TRY IT: Transcribe exactly everything in the data below from the line containing "RFID2 pin RST: D23 -> D21" down to the line containing "LUX pin SCL: D9 -> D5", both lines included and nothing further.

*** Opening STUDY MATERIAL ***

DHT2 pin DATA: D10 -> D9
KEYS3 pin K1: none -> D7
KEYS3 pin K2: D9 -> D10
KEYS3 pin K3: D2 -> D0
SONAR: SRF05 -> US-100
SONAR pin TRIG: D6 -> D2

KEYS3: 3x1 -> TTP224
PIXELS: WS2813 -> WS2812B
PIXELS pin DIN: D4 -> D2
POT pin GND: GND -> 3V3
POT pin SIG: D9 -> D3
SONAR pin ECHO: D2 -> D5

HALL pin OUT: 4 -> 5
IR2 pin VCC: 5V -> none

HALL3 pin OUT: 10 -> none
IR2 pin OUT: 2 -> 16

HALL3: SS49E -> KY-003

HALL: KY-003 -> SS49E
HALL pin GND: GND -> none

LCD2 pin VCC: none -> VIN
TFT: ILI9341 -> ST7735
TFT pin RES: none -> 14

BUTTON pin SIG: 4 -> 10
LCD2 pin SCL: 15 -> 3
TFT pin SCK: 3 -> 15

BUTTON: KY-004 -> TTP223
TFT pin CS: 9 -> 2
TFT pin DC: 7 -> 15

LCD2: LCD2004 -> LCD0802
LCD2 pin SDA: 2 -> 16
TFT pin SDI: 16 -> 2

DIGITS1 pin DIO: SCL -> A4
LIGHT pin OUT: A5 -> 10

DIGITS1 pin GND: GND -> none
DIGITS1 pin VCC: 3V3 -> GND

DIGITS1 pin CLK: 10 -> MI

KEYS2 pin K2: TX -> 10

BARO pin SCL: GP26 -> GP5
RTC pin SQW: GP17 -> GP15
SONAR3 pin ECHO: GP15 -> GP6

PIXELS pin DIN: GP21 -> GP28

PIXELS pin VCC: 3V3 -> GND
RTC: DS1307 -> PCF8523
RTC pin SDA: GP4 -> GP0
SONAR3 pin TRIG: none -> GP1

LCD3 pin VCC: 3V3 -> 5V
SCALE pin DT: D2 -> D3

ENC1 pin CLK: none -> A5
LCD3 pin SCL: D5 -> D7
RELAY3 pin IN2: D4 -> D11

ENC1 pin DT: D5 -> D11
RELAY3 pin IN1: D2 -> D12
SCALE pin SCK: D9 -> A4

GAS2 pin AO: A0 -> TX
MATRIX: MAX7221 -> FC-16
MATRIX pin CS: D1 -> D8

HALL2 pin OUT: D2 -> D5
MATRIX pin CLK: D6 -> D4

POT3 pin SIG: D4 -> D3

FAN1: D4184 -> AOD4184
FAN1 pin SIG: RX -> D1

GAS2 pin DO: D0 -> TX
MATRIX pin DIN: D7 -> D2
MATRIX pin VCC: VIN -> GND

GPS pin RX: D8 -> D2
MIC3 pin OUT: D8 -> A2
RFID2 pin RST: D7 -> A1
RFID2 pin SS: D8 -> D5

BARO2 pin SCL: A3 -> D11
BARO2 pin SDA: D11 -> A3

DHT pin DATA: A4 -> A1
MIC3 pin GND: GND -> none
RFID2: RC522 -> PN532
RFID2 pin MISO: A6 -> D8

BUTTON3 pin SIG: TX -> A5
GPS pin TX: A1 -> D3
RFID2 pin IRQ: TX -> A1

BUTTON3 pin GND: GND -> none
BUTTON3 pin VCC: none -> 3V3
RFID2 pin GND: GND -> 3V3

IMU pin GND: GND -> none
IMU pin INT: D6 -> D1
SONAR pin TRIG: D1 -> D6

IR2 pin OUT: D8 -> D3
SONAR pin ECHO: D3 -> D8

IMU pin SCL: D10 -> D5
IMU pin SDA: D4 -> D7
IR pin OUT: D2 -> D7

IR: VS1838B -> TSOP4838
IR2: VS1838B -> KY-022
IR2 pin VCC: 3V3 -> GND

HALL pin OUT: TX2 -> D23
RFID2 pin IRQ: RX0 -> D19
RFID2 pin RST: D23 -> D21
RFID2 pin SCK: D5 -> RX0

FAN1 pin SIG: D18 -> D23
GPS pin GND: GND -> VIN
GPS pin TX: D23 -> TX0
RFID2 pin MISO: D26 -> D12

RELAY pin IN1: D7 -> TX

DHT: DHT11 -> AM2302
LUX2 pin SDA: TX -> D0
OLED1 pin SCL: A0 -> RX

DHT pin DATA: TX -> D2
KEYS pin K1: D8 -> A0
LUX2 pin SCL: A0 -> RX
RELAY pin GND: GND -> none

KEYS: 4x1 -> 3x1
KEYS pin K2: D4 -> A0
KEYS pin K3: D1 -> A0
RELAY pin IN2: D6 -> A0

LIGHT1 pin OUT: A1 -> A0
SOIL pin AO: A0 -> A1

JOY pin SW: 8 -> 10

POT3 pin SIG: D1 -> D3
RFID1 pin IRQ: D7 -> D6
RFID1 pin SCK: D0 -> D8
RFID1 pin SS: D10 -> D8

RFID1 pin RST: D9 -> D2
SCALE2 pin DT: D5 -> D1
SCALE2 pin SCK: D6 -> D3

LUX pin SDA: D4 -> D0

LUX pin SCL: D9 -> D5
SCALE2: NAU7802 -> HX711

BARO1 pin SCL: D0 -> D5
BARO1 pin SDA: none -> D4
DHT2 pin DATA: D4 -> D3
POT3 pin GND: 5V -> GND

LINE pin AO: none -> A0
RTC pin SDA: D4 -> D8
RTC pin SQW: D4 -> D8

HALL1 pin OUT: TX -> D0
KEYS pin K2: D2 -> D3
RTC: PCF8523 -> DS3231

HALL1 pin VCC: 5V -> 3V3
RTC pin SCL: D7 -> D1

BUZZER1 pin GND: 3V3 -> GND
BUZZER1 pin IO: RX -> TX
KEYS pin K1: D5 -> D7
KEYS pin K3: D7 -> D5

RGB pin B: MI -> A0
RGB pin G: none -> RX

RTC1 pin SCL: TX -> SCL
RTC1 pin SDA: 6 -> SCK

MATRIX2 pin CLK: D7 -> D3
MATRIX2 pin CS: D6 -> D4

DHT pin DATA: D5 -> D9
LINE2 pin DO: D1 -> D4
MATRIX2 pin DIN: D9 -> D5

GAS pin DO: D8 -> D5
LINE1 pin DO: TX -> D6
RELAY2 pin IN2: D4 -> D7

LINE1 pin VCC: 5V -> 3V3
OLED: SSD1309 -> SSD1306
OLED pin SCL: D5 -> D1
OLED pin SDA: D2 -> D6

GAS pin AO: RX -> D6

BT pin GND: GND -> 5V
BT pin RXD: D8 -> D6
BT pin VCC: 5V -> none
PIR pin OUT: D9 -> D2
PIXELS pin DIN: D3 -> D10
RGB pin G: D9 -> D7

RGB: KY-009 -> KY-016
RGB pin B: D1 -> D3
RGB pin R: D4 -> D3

*** Closing STUDY MATERIAL ***

REPLY TO THE EXERCISE:
RFID2 pin RST: D23 -> D21
RFID2 pin SCK: D5 -> RX0

FAN1 pin SIG: D18 -> D23
GPS pin GND: GND -> VIN
GPS pin TX: D23 -> TX0
RFID2 pin MISO: D26 -> D12

RELAY pin IN1: D7 -> TX

DHT: DHT11 -> AM2302
LUX2 pin SDA: TX -> D0
OLED1 pin SCL: A0 -> RX

DHT pin DATA: TX -> D2
KEYS pin K1: D8 -> A0
LUX2 pin SCL: A0 -> RX
RELAY pin GND: GND -> none

KEYS: 4x1 -> 3x1
KEYS pin K2: D4 -> A0
KEYS pin K3: D1 -> A0
RELAY pin IN2: D6 -> A0

LIGHT1 pin OUT: A1 -> A0
SOIL pin AO: A0 -> A1

JOY pin SW: 8 -> 10

POT3 pin SIG: D1 -> D3
RFID1 pin IRQ: D7 -> D6
RFID1 pin SCK: D0 -> D8
RFID1 pin SS: D10 -> D8

RFID1 pin RST: D9 -> D2
SCALE2 pin DT: D5 -> D1
SCALE2 pin SCK: D6 -> D3

LUX pin SDA: D4 -> D0

LUX pin SCL: D9 -> D5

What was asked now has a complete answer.